TASK BRIEF:
Wherever the word "turned" appears in the entries, copy the whole line.

(Object correspondence data)
....

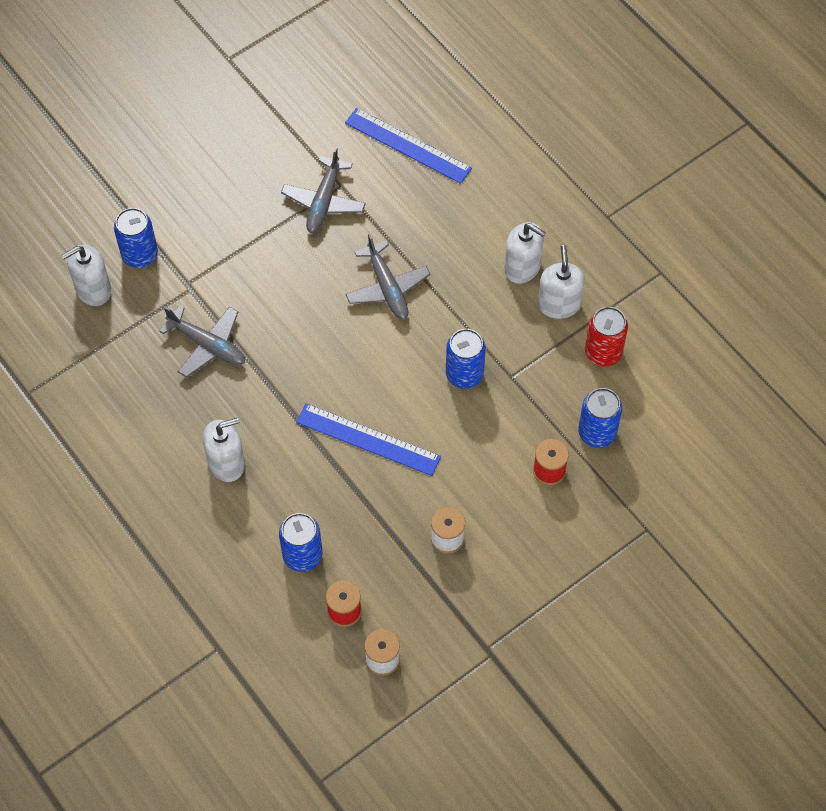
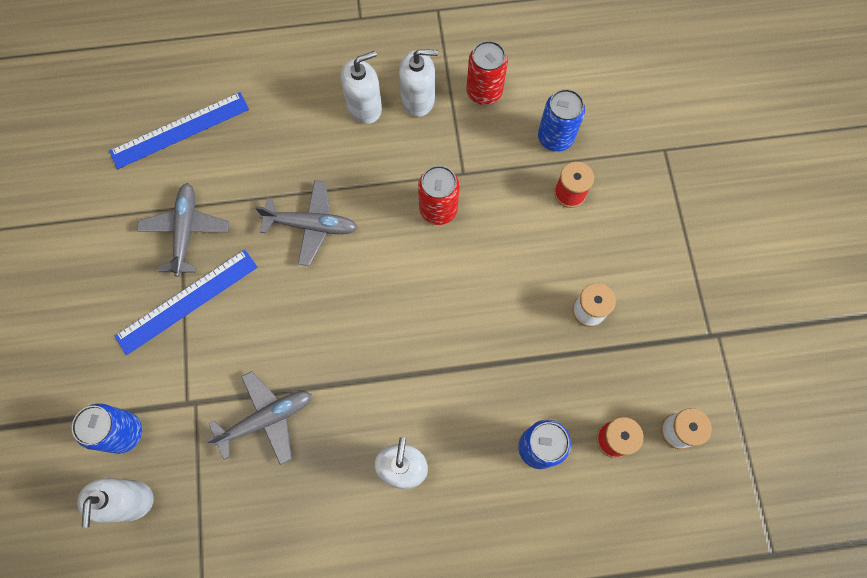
camera: 60 degrees left, 10 degrees up
(324, 201) = (186, 231): grey plane -> grey plane turned 135 degrees counterclockwise
(368, 439) = (454, 325): blue ruler -> blue ruler (187, 301)
(464, 374) = (438, 209): blue can -> red can
(559, 304) = (418, 99): white soap dispenser -> white soap dispenser turned 150 degrees clockwise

....

REPLY TO THE EXERCISE:
(324, 201) = (186, 231): grey plane -> grey plane turned 135 degrees counterclockwise
(559, 304) = (418, 99): white soap dispenser -> white soap dispenser turned 150 degrees clockwise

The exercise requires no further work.